THE PROBLEM: The lines to repeat are those below from the one containing "(665, 580) = (761, 623): pink" down to the one containing "(86, 521) = (162, 519): black", both included; reproduce them exactly and nothing else.

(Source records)
───
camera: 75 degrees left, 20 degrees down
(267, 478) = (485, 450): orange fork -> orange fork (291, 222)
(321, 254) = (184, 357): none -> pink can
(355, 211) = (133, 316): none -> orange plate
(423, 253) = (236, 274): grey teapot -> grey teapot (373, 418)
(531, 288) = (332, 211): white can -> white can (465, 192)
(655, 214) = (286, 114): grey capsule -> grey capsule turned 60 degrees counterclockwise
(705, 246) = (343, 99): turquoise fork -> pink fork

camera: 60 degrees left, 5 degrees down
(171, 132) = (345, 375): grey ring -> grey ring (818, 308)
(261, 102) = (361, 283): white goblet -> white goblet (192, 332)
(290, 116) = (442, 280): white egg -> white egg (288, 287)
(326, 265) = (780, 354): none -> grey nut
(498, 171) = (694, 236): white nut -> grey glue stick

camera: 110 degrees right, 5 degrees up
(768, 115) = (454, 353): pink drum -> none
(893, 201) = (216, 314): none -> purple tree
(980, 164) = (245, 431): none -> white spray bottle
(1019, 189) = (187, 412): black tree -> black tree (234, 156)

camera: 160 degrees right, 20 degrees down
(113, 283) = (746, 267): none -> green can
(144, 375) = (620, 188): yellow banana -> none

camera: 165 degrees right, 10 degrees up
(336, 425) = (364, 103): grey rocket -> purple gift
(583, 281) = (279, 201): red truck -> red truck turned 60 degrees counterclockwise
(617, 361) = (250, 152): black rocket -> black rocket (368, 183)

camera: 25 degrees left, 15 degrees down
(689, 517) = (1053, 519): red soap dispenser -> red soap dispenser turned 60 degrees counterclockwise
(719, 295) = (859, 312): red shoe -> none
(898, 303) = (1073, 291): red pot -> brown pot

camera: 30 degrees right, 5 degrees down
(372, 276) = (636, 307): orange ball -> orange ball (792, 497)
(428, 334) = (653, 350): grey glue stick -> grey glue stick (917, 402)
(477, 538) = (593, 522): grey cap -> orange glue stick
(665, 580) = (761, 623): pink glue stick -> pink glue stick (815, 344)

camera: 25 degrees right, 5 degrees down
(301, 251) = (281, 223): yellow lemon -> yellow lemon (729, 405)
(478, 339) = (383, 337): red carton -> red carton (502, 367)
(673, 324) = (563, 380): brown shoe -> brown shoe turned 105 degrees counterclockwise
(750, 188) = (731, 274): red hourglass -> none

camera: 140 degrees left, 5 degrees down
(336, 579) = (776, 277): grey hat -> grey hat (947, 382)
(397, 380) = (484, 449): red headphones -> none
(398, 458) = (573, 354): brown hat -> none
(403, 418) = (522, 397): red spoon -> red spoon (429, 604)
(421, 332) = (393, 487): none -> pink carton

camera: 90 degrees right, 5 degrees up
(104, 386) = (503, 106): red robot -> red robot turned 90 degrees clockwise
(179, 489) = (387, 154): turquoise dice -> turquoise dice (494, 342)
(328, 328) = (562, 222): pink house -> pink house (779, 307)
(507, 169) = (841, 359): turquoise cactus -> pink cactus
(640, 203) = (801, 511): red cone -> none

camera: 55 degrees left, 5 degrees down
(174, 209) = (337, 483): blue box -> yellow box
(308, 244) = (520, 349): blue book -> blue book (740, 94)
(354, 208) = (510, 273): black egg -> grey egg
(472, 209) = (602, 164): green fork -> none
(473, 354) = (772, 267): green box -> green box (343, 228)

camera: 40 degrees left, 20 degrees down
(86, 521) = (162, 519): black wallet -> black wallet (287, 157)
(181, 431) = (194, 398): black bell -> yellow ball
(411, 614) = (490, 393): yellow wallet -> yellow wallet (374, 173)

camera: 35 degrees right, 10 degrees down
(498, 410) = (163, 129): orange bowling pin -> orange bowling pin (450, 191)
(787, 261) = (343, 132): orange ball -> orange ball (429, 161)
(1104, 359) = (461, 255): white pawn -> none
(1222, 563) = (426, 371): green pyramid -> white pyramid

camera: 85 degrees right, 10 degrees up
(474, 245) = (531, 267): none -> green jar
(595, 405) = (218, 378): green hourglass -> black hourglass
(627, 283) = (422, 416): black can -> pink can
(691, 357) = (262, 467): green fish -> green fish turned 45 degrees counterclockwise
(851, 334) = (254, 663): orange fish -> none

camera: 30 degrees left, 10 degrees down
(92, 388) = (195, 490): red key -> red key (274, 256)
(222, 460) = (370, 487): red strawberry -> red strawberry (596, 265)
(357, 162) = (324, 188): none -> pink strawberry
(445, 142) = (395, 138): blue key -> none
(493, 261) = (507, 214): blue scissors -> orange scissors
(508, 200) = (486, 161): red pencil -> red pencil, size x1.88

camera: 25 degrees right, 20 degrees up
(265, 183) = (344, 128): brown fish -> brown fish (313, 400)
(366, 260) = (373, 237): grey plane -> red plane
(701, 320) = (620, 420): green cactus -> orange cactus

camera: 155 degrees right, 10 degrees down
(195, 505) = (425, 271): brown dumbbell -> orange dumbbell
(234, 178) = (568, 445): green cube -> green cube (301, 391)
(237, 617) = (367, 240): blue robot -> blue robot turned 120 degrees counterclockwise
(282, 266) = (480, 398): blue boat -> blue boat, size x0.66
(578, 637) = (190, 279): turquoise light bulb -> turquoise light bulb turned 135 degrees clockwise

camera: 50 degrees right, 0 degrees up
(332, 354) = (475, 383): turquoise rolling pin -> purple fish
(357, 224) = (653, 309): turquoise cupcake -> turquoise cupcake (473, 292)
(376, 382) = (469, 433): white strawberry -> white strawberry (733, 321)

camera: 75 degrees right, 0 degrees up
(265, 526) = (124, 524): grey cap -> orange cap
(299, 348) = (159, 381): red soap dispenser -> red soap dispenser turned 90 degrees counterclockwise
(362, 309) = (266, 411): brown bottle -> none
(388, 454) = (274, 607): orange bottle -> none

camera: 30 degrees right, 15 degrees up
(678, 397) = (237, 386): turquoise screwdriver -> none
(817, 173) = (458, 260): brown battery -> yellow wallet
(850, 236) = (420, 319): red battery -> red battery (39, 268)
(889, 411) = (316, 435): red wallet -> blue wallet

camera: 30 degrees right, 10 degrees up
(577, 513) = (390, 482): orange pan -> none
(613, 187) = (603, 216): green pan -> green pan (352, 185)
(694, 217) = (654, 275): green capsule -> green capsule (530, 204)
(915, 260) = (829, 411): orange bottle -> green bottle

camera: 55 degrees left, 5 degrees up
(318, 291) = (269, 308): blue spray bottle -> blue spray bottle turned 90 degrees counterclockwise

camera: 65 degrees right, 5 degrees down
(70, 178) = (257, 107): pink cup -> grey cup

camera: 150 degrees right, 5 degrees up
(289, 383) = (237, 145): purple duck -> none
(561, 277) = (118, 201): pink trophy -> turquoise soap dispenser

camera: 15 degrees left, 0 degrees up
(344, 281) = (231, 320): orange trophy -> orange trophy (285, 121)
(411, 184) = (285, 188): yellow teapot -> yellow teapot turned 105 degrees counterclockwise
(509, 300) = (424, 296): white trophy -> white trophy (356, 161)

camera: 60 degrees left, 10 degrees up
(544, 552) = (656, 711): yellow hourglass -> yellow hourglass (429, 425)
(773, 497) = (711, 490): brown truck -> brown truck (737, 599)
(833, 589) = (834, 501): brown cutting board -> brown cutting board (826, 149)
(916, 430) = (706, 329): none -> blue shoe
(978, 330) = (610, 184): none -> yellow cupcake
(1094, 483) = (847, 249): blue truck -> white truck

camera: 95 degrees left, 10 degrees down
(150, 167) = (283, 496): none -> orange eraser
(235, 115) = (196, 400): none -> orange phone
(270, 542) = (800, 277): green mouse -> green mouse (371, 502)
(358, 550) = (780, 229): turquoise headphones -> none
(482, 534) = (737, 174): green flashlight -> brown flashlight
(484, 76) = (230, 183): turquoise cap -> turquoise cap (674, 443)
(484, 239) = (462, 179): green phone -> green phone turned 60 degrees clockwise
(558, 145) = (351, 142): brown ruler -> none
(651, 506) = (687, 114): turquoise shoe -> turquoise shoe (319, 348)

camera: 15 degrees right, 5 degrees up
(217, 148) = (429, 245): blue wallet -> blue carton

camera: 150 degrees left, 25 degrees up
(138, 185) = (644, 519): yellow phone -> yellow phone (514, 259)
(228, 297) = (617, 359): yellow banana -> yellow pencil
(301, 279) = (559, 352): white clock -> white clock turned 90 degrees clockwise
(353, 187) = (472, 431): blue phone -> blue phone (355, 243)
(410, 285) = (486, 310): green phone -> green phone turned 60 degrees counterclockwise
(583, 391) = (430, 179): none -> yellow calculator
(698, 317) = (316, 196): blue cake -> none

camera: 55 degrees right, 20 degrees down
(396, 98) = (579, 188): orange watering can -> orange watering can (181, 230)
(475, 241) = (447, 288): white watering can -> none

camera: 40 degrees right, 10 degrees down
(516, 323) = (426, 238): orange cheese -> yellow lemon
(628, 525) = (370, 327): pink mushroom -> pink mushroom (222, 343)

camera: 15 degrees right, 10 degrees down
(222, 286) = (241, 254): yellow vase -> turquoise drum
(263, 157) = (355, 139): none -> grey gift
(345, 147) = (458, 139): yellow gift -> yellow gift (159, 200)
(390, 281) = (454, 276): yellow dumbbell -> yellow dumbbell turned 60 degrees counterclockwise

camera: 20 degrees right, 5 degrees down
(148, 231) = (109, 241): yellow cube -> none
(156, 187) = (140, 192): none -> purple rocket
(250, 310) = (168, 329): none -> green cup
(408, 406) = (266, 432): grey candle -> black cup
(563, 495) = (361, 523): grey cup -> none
───
ANSWER TO THIS TASK:
(665, 580) = (761, 623): pink glue stick -> pink glue stick (815, 344)

camera: 25 degrees right, 5 degrees down
(301, 251) = (281, 223): yellow lemon -> yellow lemon (729, 405)
(478, 339) = (383, 337): red carton -> red carton (502, 367)
(673, 324) = (563, 380): brown shoe -> brown shoe turned 105 degrees counterclockwise
(750, 188) = (731, 274): red hourglass -> none

camera: 140 degrees left, 5 degrees down
(336, 579) = (776, 277): grey hat -> grey hat (947, 382)
(397, 380) = (484, 449): red headphones -> none
(398, 458) = (573, 354): brown hat -> none
(403, 418) = (522, 397): red spoon -> red spoon (429, 604)
(421, 332) = (393, 487): none -> pink carton

camera: 90 degrees right, 5 degrees up
(104, 386) = (503, 106): red robot -> red robot turned 90 degrees clockwise
(179, 489) = (387, 154): turquoise dice -> turquoise dice (494, 342)
(328, 328) = (562, 222): pink house -> pink house (779, 307)
(507, 169) = (841, 359): turquoise cactus -> pink cactus
(640, 203) = (801, 511): red cone -> none

camera: 55 degrees left, 5 degrees down
(174, 209) = (337, 483): blue box -> yellow box
(308, 244) = (520, 349): blue book -> blue book (740, 94)
(354, 208) = (510, 273): black egg -> grey egg
(472, 209) = (602, 164): green fork -> none
(473, 354) = (772, 267): green box -> green box (343, 228)

camera: 40 degrees left, 20 degrees down
(86, 521) = (162, 519): black wallet -> black wallet (287, 157)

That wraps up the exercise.